## Activity
Give again, unaltered, the lines of the listing below that run from the line having "brown brick G7:G8" through the line having "brown brick I3:I4 level 1 -> none".

## Data excerpts
+++

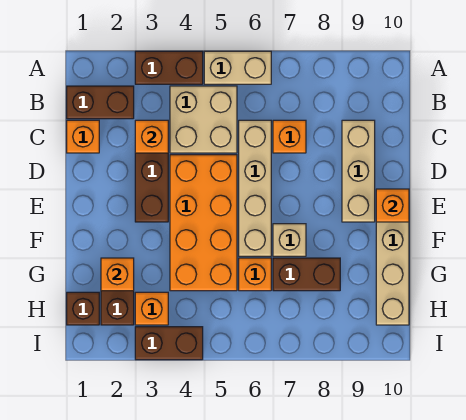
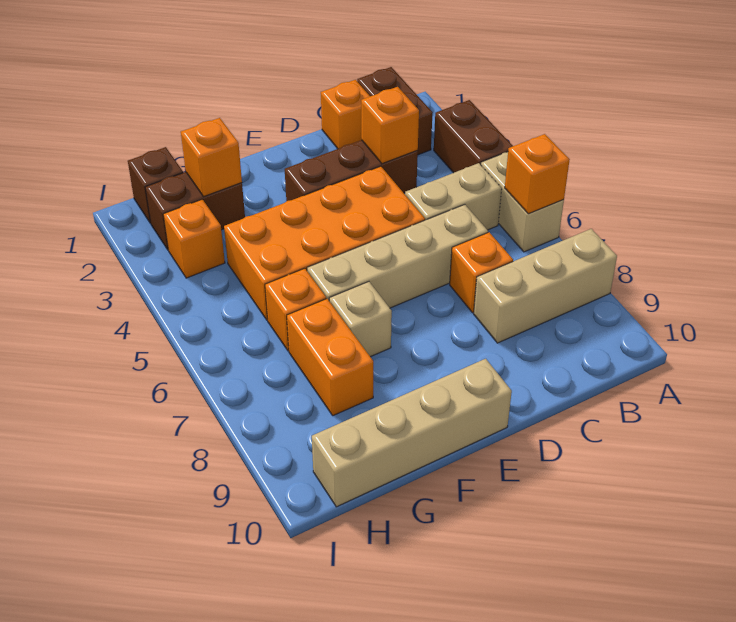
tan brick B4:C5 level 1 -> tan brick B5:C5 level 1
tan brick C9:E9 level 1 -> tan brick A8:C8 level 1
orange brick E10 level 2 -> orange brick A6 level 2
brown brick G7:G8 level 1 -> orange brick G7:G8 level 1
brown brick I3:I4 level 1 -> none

+++

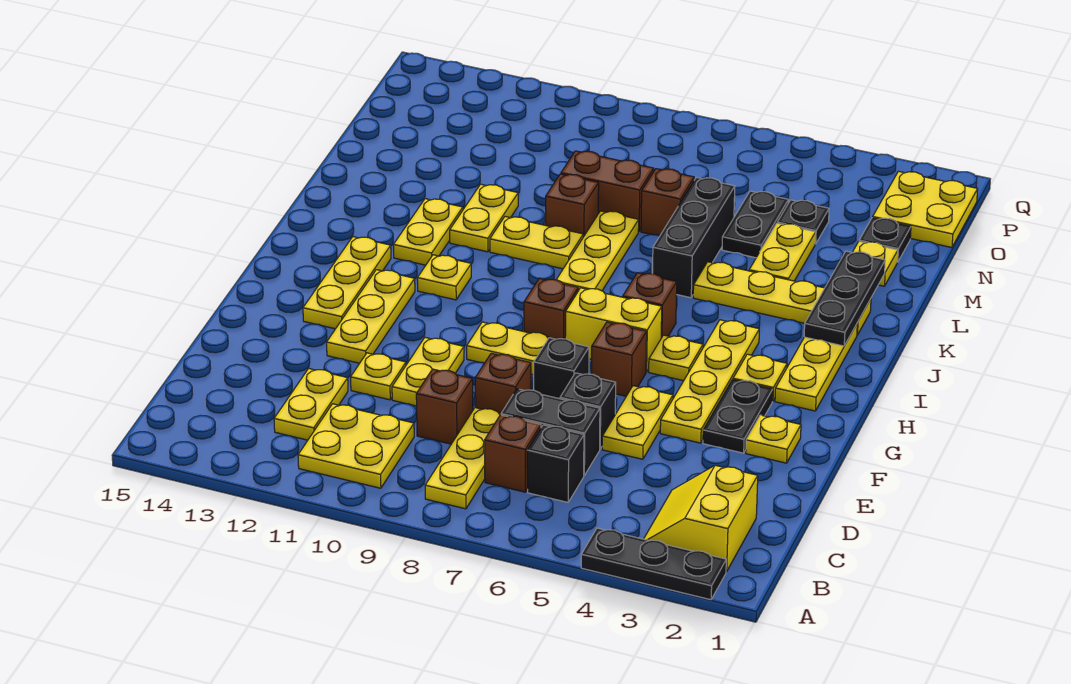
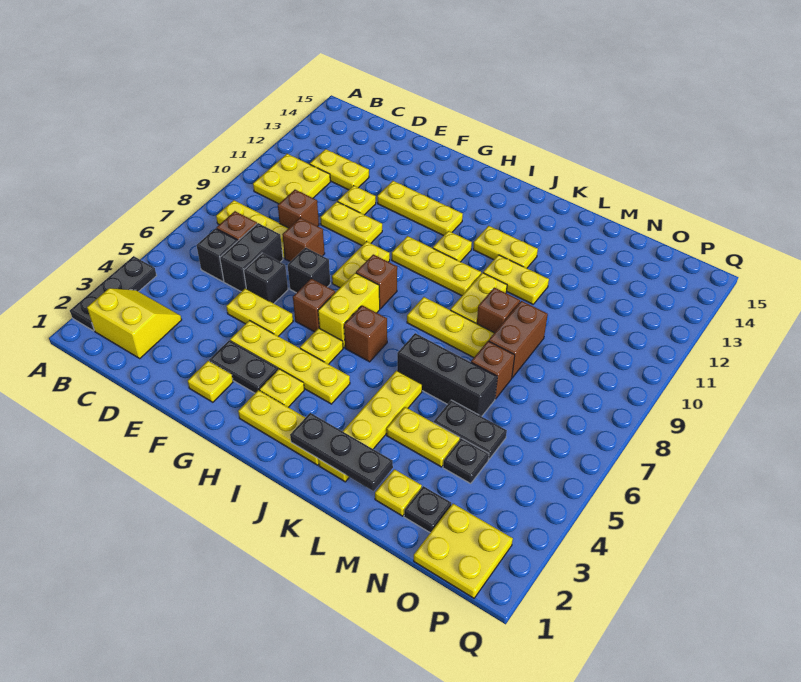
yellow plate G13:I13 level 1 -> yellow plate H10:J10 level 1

+++

## Output for this exercise
brown brick G7:G8 level 1 -> orange brick G7:G8 level 1
brown brick I3:I4 level 1 -> none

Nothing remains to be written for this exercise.